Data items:
----

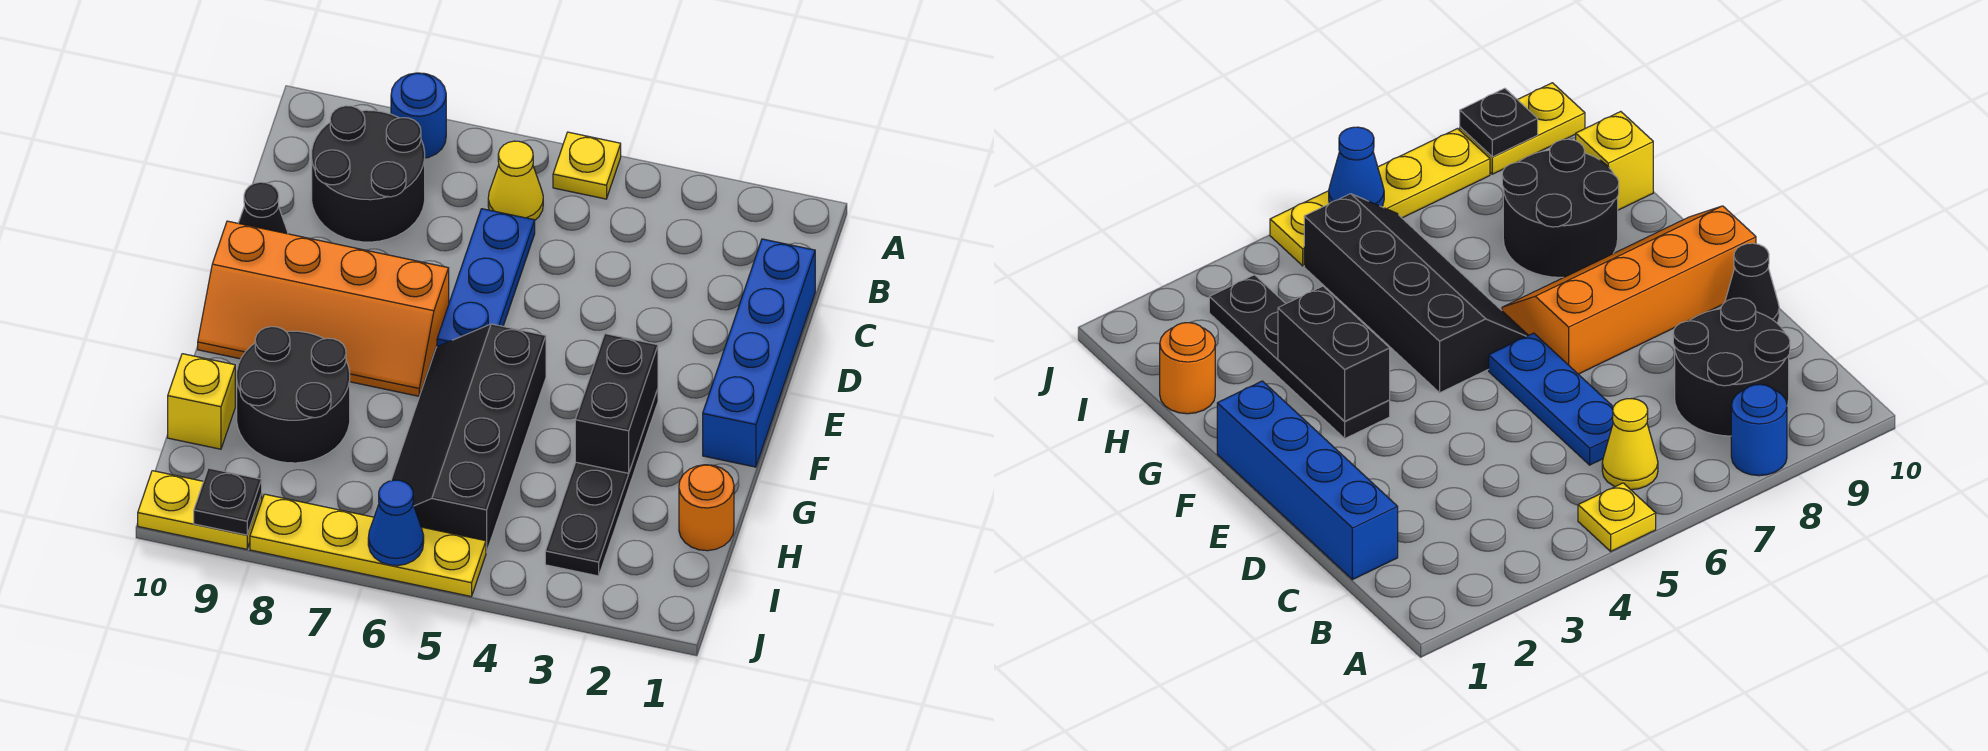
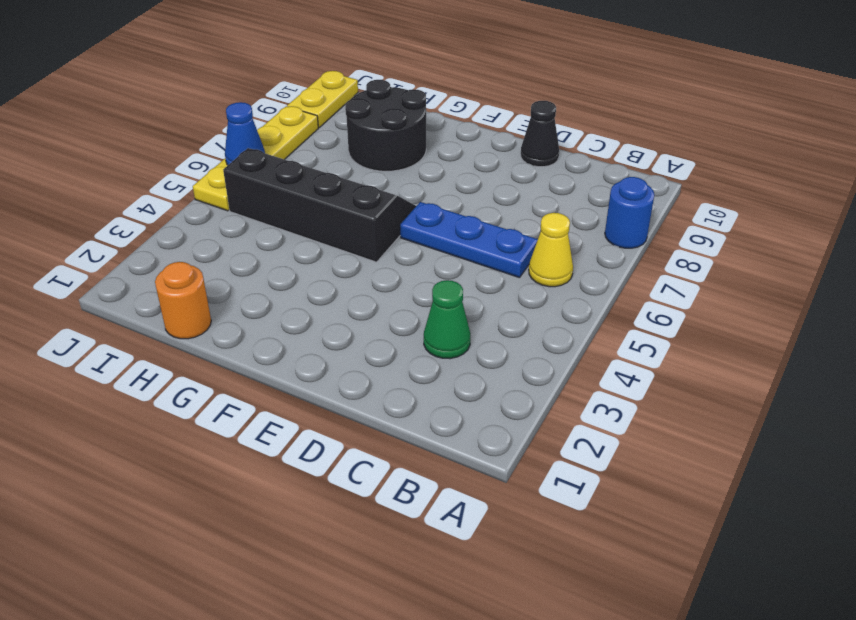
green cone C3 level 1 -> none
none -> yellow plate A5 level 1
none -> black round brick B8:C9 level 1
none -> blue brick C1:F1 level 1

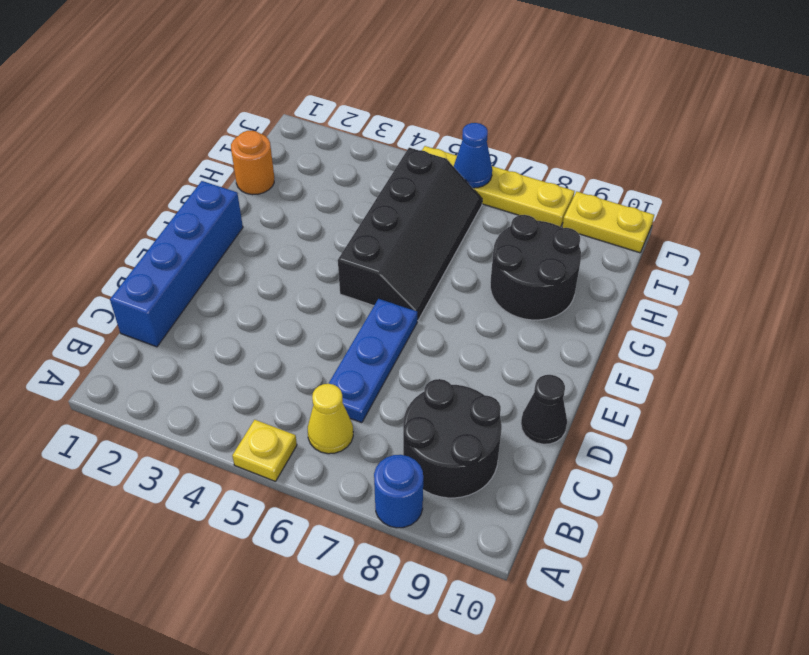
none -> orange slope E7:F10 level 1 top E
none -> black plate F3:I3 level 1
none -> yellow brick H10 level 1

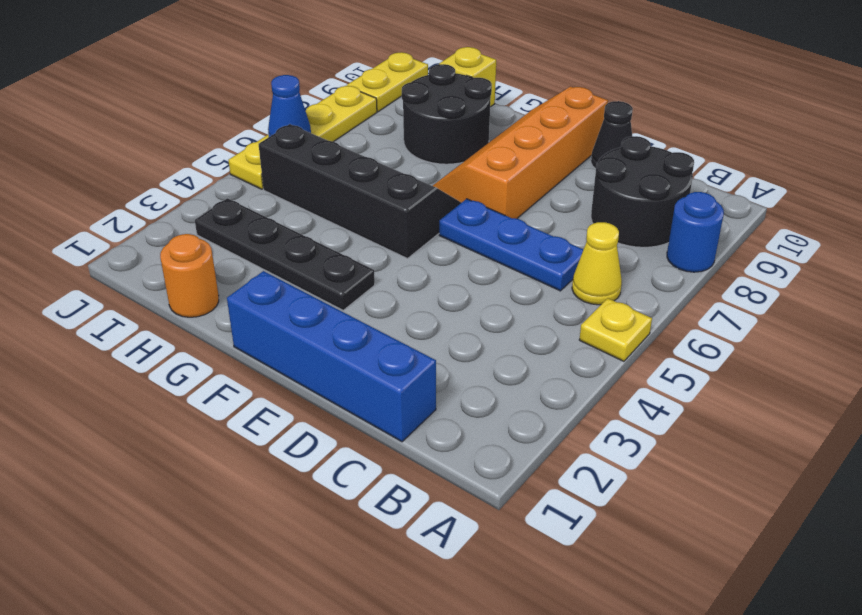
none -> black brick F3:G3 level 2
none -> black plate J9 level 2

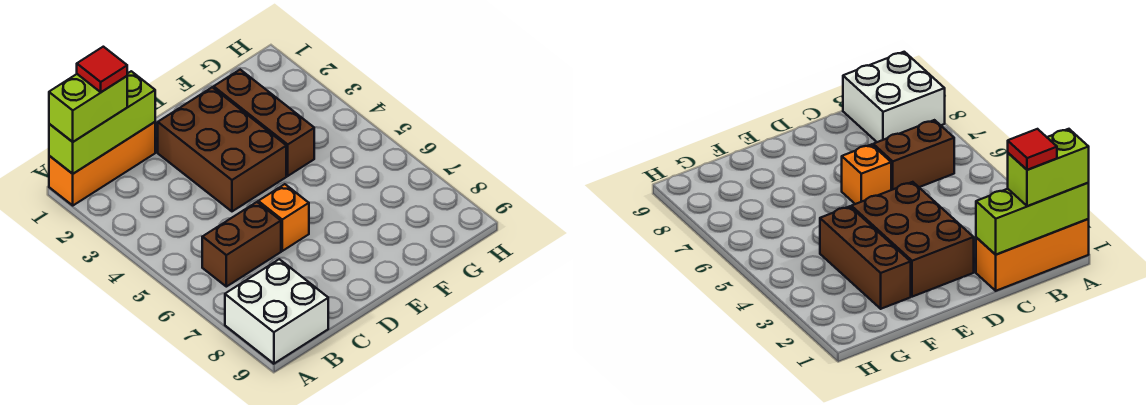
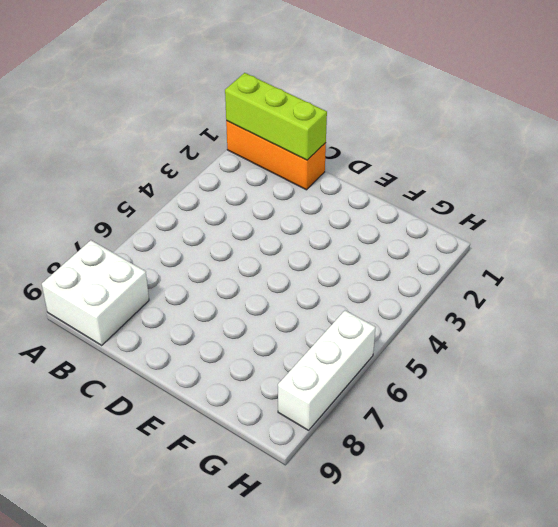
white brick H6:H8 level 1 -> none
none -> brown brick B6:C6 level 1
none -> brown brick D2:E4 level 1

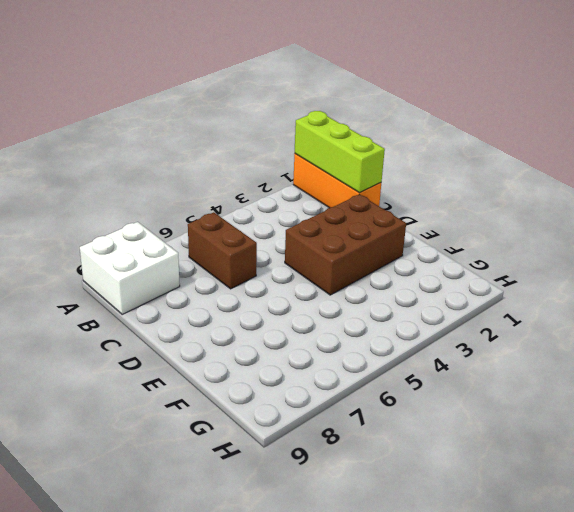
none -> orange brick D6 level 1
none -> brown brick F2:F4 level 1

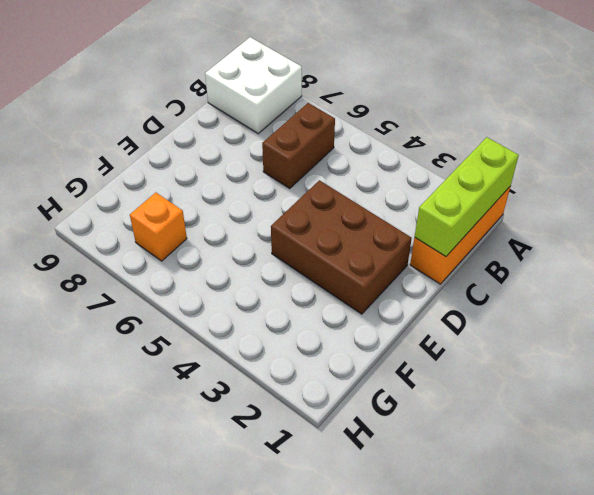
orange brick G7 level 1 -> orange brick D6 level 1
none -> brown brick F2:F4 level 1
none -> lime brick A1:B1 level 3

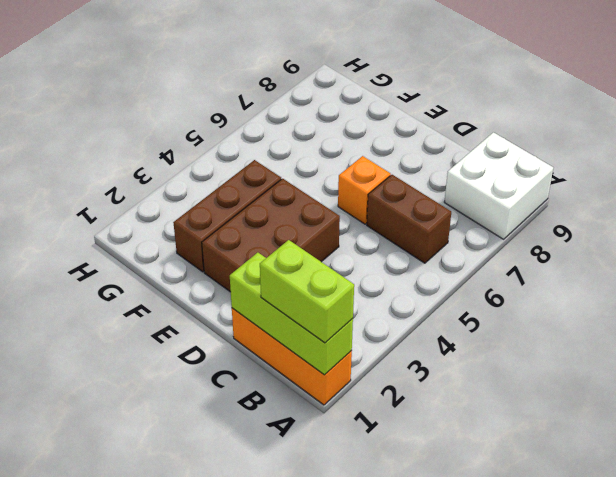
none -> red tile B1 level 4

----

Your assignment:
Each entry needs to be returned verbatim, with its pictures left out.

Exercise solution:
green cone C3 level 1 -> none
none -> yellow plate A5 level 1
none -> black round brick B8:C9 level 1
none -> blue brick C1:F1 level 1

none -> orange slope E7:F10 level 1 top E
none -> black plate F3:I3 level 1
none -> yellow brick H10 level 1

none -> black brick F3:G3 level 2
none -> black plate J9 level 2

white brick H6:H8 level 1 -> none
none -> brown brick B6:C6 level 1
none -> brown brick D2:E4 level 1

none -> orange brick D6 level 1
none -> brown brick F2:F4 level 1

orange brick G7 level 1 -> orange brick D6 level 1
none -> brown brick F2:F4 level 1
none -> lime brick A1:B1 level 3

none -> red tile B1 level 4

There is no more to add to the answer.